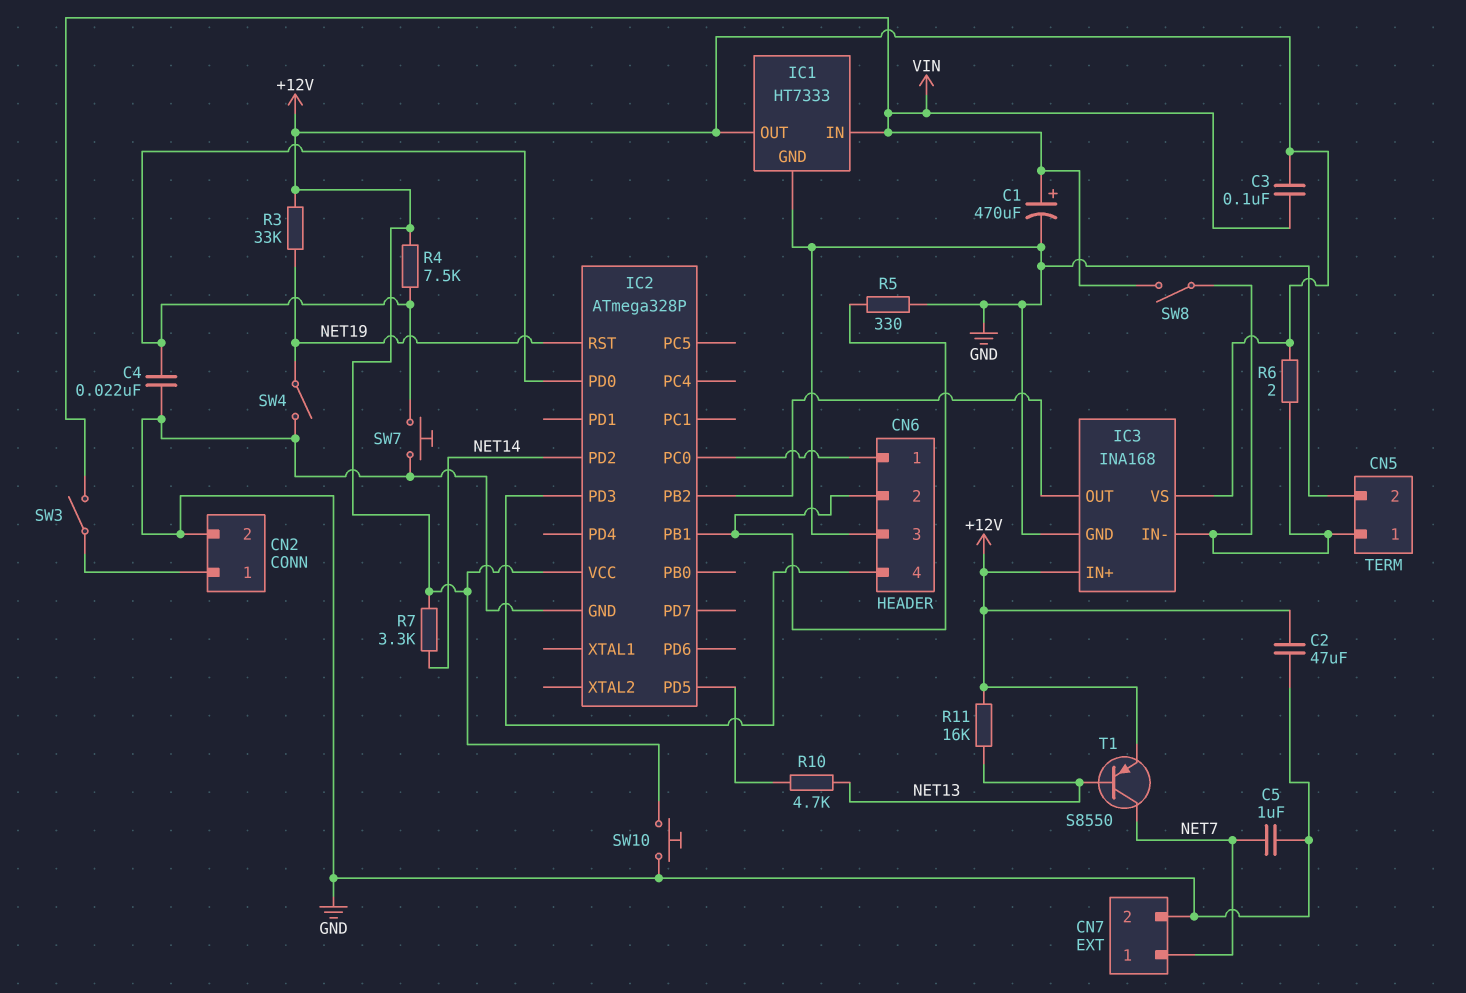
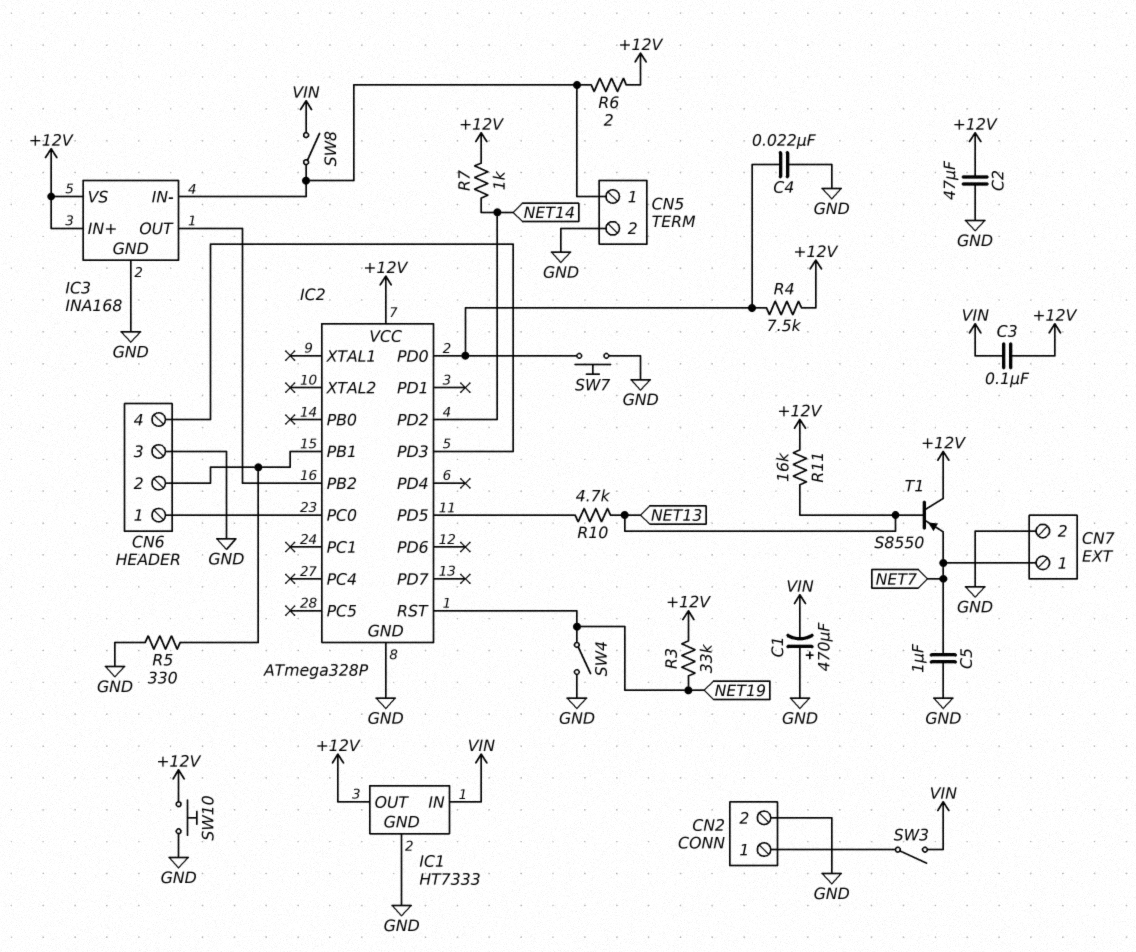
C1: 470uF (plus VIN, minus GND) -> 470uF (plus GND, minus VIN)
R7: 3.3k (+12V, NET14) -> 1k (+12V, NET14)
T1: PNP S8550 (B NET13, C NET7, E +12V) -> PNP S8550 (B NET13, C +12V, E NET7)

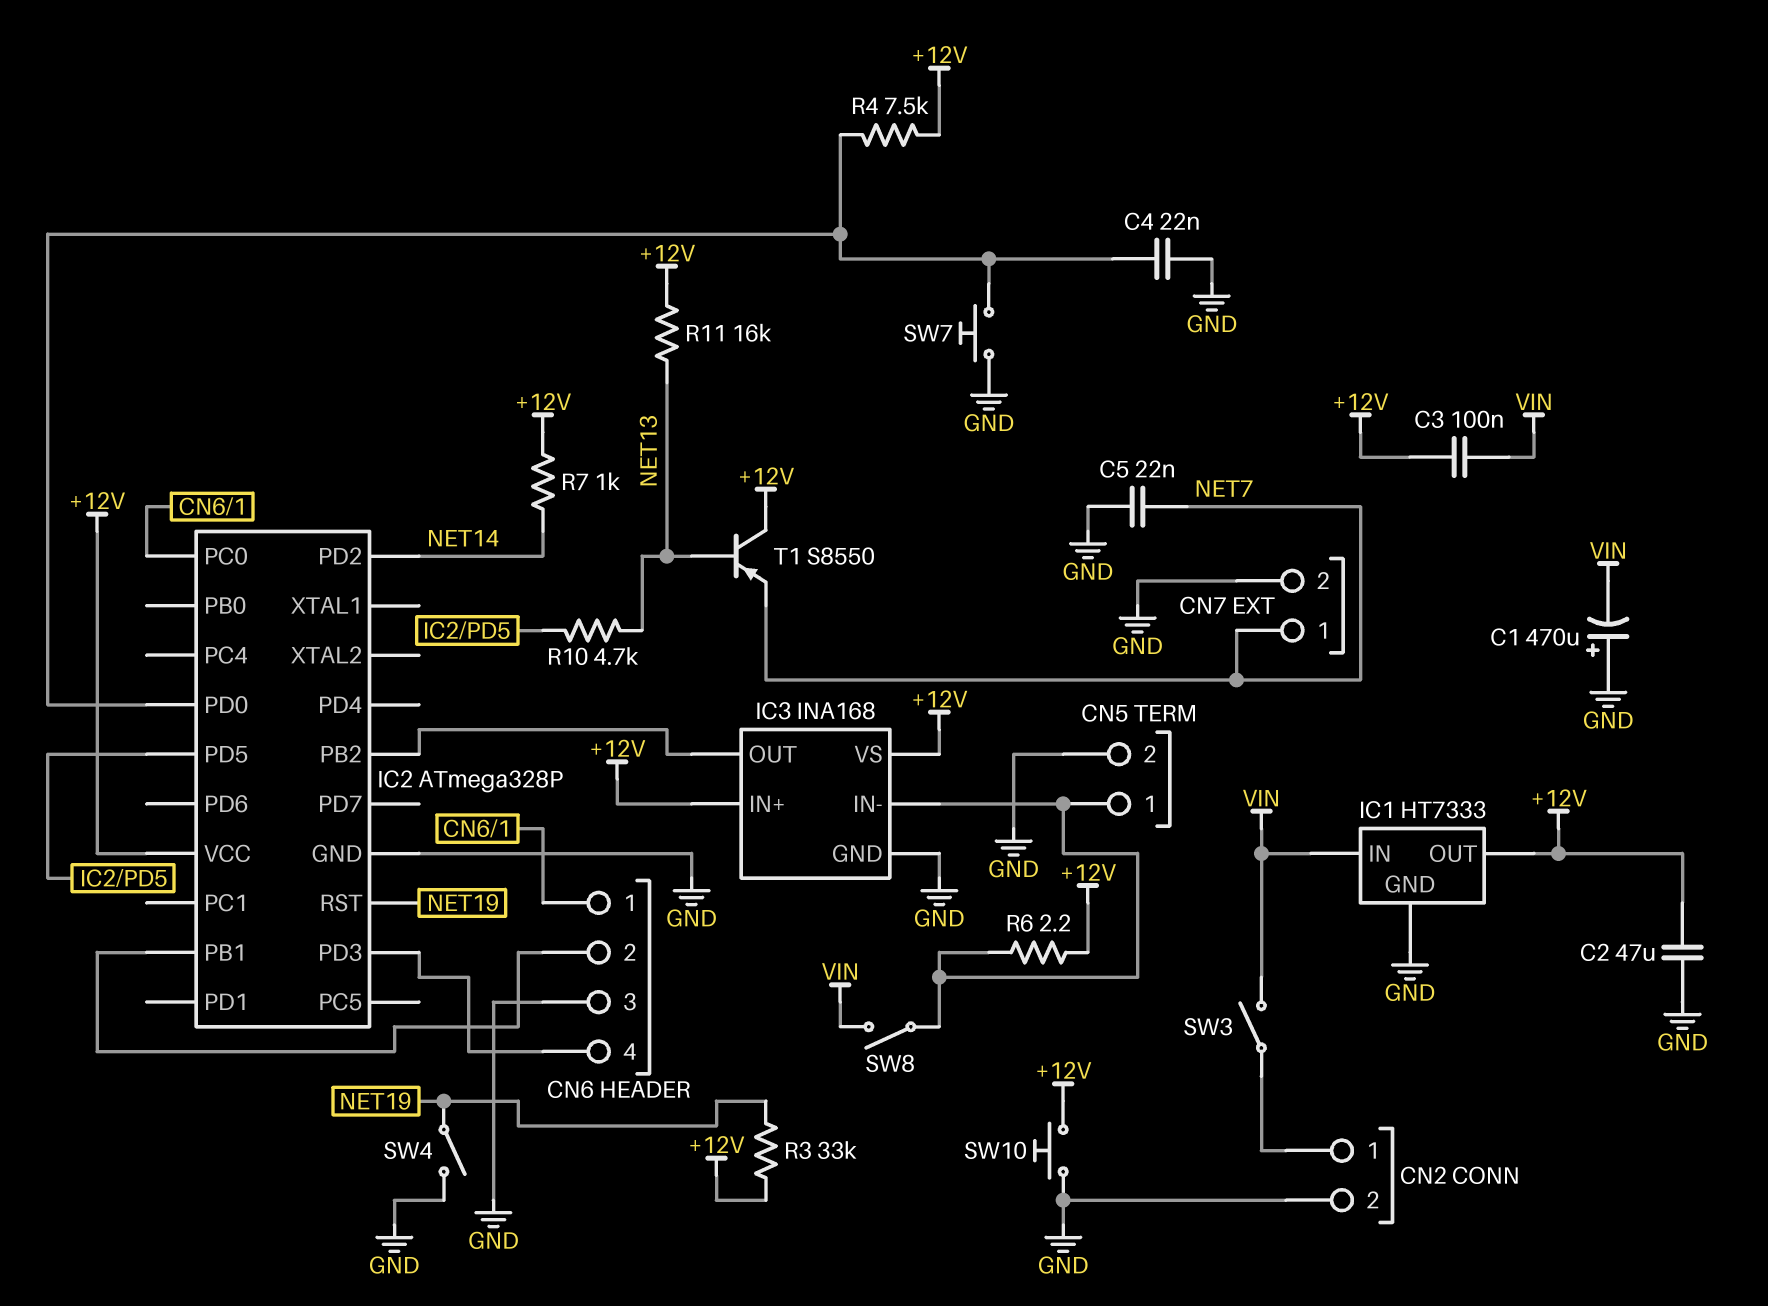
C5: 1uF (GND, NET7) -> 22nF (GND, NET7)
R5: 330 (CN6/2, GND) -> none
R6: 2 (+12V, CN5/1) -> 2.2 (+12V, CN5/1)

════

Task to complete:
Above are the records; print them all exactly and keep the pictures out.

Solution below:
C1: 470uF (plus VIN, minus GND) -> 470uF (plus GND, minus VIN)
R7: 3.3k (+12V, NET14) -> 1k (+12V, NET14)
T1: PNP S8550 (B NET13, C NET7, E +12V) -> PNP S8550 (B NET13, C +12V, E NET7)

C5: 1uF (GND, NET7) -> 22nF (GND, NET7)
R5: 330 (CN6/2, GND) -> none
R6: 2 (+12V, CN5/1) -> 2.2 (+12V, CN5/1)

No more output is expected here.